THE RECORDS.

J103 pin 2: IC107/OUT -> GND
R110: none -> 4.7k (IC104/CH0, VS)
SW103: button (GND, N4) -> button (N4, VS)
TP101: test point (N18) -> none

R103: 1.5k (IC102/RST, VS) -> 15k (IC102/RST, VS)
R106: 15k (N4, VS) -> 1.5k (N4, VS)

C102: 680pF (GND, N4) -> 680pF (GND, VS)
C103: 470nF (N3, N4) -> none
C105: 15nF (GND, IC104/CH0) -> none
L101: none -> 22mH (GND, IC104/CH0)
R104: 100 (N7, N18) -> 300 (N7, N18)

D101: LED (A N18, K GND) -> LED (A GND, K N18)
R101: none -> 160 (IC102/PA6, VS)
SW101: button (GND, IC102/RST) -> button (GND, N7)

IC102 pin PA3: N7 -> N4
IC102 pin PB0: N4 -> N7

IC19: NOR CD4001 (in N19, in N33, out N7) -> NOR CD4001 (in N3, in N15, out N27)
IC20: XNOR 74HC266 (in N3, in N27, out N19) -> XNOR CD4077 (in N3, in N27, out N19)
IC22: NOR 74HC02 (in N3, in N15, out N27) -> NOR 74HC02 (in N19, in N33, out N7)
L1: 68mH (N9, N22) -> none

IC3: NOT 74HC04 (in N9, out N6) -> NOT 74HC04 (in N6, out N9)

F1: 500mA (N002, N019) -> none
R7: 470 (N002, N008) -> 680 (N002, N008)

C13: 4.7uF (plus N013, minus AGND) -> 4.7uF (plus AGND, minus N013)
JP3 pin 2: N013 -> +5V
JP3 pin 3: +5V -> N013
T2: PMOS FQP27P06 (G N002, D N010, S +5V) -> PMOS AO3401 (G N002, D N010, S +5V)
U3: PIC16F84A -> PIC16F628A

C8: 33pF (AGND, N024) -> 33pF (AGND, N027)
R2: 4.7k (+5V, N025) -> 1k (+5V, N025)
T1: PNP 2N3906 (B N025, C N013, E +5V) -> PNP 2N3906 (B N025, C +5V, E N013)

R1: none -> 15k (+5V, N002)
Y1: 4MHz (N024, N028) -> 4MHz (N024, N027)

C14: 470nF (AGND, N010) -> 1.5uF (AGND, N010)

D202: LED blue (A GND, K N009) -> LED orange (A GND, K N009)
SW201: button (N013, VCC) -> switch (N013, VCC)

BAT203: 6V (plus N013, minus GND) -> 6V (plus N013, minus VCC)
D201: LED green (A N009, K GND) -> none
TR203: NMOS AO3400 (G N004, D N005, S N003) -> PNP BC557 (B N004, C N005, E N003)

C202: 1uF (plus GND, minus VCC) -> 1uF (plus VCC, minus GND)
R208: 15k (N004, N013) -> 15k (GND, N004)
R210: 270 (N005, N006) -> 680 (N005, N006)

ASSIGNED TASK. Retype all of the material, keeping each line exact.

SOLUTION TO THIS PROBLEM.
J103 pin 2: IC107/OUT -> GND
R110: none -> 4.7k (IC104/CH0, VS)
SW103: button (GND, N4) -> button (N4, VS)
TP101: test point (N18) -> none

R103: 1.5k (IC102/RST, VS) -> 15k (IC102/RST, VS)
R106: 15k (N4, VS) -> 1.5k (N4, VS)

C102: 680pF (GND, N4) -> 680pF (GND, VS)
C103: 470nF (N3, N4) -> none
C105: 15nF (GND, IC104/CH0) -> none
L101: none -> 22mH (GND, IC104/CH0)
R104: 100 (N7, N18) -> 300 (N7, N18)

D101: LED (A N18, K GND) -> LED (A GND, K N18)
R101: none -> 160 (IC102/PA6, VS)
SW101: button (GND, IC102/RST) -> button (GND, N7)

IC102 pin PA3: N7 -> N4
IC102 pin PB0: N4 -> N7

IC19: NOR CD4001 (in N19, in N33, out N7) -> NOR CD4001 (in N3, in N15, out N27)
IC20: XNOR 74HC266 (in N3, in N27, out N19) -> XNOR CD4077 (in N3, in N27, out N19)
IC22: NOR 74HC02 (in N3, in N15, out N27) -> NOR 74HC02 (in N19, in N33, out N7)
L1: 68mH (N9, N22) -> none

IC3: NOT 74HC04 (in N9, out N6) -> NOT 74HC04 (in N6, out N9)

F1: 500mA (N002, N019) -> none
R7: 470 (N002, N008) -> 680 (N002, N008)

C13: 4.7uF (plus N013, minus AGND) -> 4.7uF (plus AGND, minus N013)
JP3 pin 2: N013 -> +5V
JP3 pin 3: +5V -> N013
T2: PMOS FQP27P06 (G N002, D N010, S +5V) -> PMOS AO3401 (G N002, D N010, S +5V)
U3: PIC16F84A -> PIC16F628A

C8: 33pF (AGND, N024) -> 33pF (AGND, N027)
R2: 4.7k (+5V, N025) -> 1k (+5V, N025)
T1: PNP 2N3906 (B N025, C N013, E +5V) -> PNP 2N3906 (B N025, C +5V, E N013)

R1: none -> 15k (+5V, N002)
Y1: 4MHz (N024, N028) -> 4MHz (N024, N027)

C14: 470nF (AGND, N010) -> 1.5uF (AGND, N010)

D202: LED blue (A GND, K N009) -> LED orange (A GND, K N009)
SW201: button (N013, VCC) -> switch (N013, VCC)

BAT203: 6V (plus N013, minus GND) -> 6V (plus N013, minus VCC)
D201: LED green (A N009, K GND) -> none
TR203: NMOS AO3400 (G N004, D N005, S N003) -> PNP BC557 (B N004, C N005, E N003)

C202: 1uF (plus GND, minus VCC) -> 1uF (plus VCC, minus GND)
R208: 15k (N004, N013) -> 15k (GND, N004)
R210: 270 (N005, N006) -> 680 (N005, N006)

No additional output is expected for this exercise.